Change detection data

··········

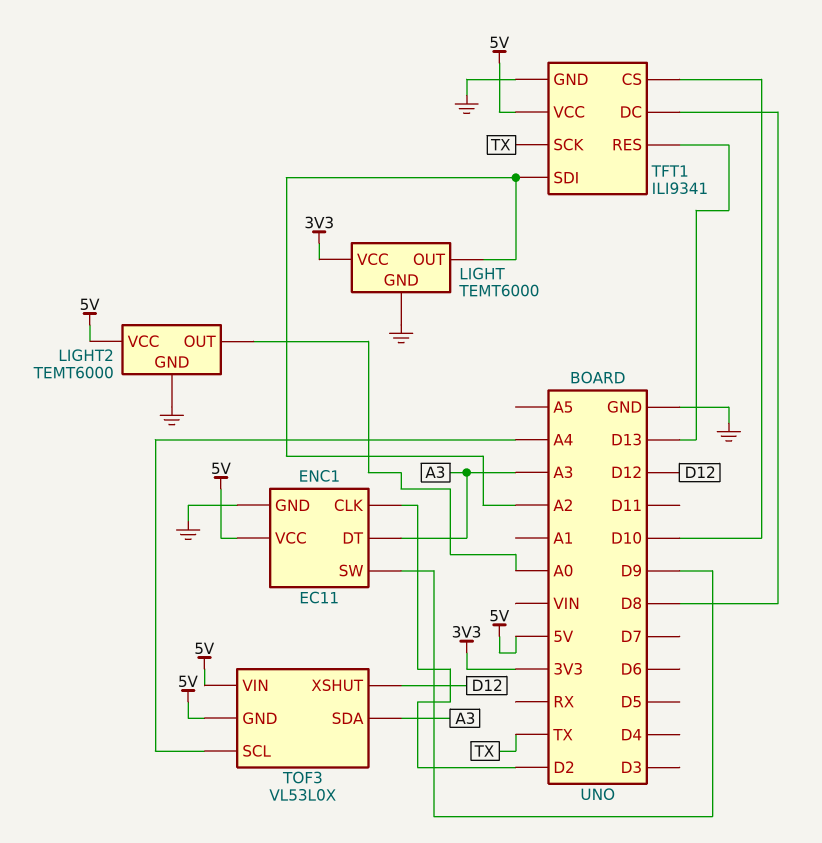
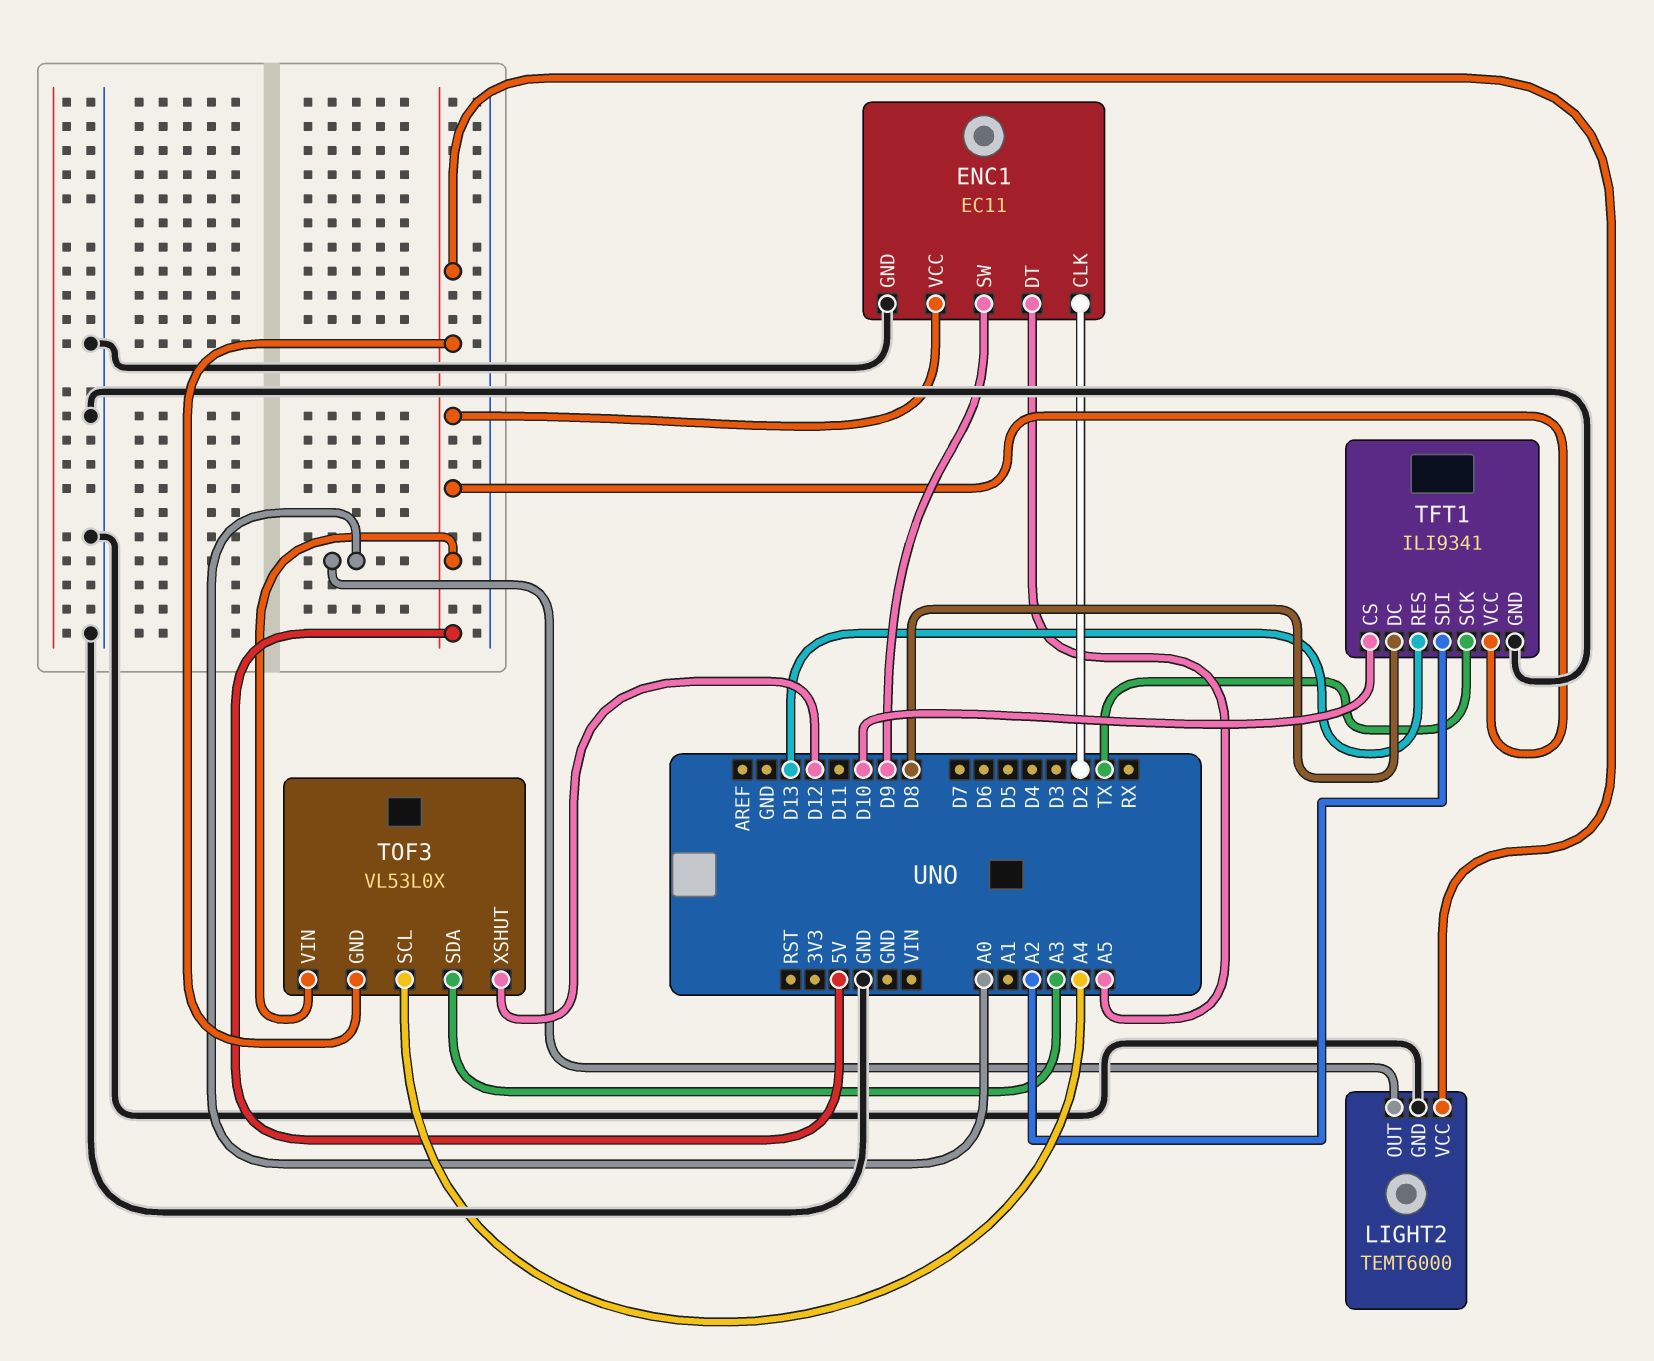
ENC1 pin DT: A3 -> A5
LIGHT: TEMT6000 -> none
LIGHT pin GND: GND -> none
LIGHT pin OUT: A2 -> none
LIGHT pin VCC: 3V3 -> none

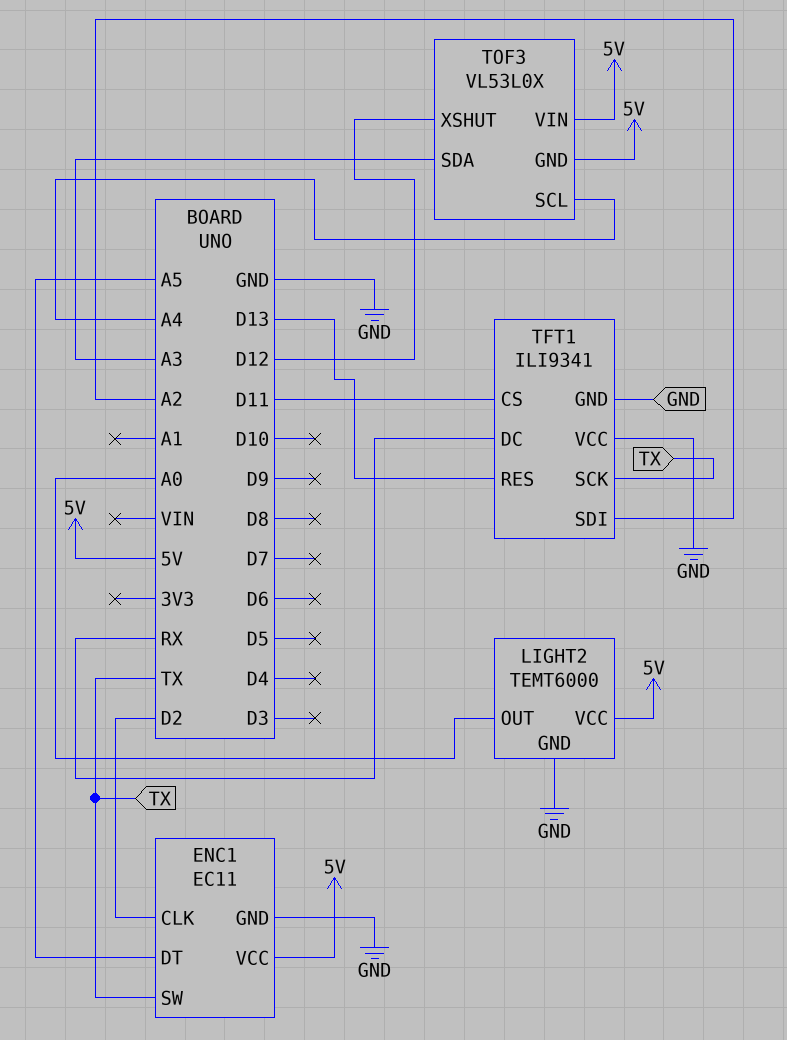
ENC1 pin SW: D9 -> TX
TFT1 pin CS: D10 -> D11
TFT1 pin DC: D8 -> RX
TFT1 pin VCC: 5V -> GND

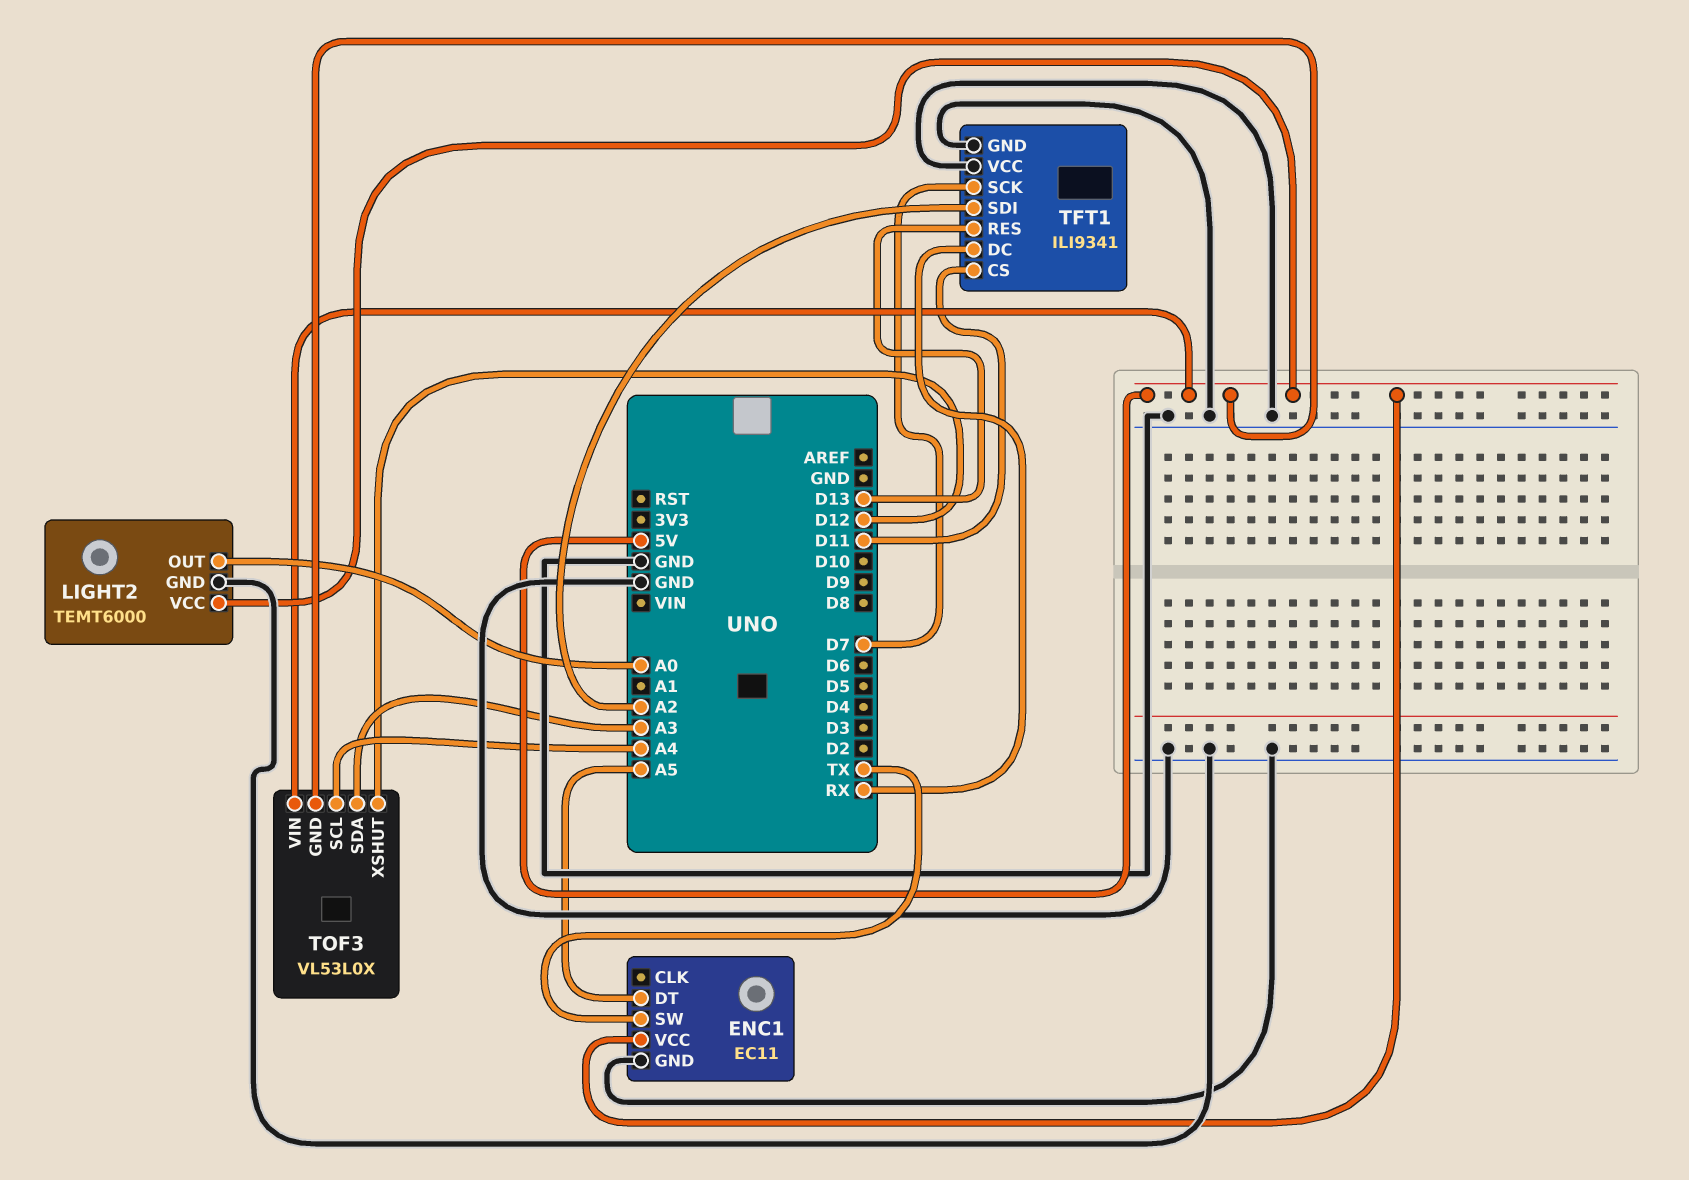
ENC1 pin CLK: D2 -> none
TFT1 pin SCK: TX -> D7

··········

▶ _REQUIRED WORK_: Nothing but the records themselves, exact and complete, should be returned; leave the pictures out.

▶ _THE ANSWER_:
ENC1 pin DT: A3 -> A5
LIGHT: TEMT6000 -> none
LIGHT pin GND: GND -> none
LIGHT pin OUT: A2 -> none
LIGHT pin VCC: 3V3 -> none

ENC1 pin SW: D9 -> TX
TFT1 pin CS: D10 -> D11
TFT1 pin DC: D8 -> RX
TFT1 pin VCC: 5V -> GND

ENC1 pin CLK: D2 -> none
TFT1 pin SCK: TX -> D7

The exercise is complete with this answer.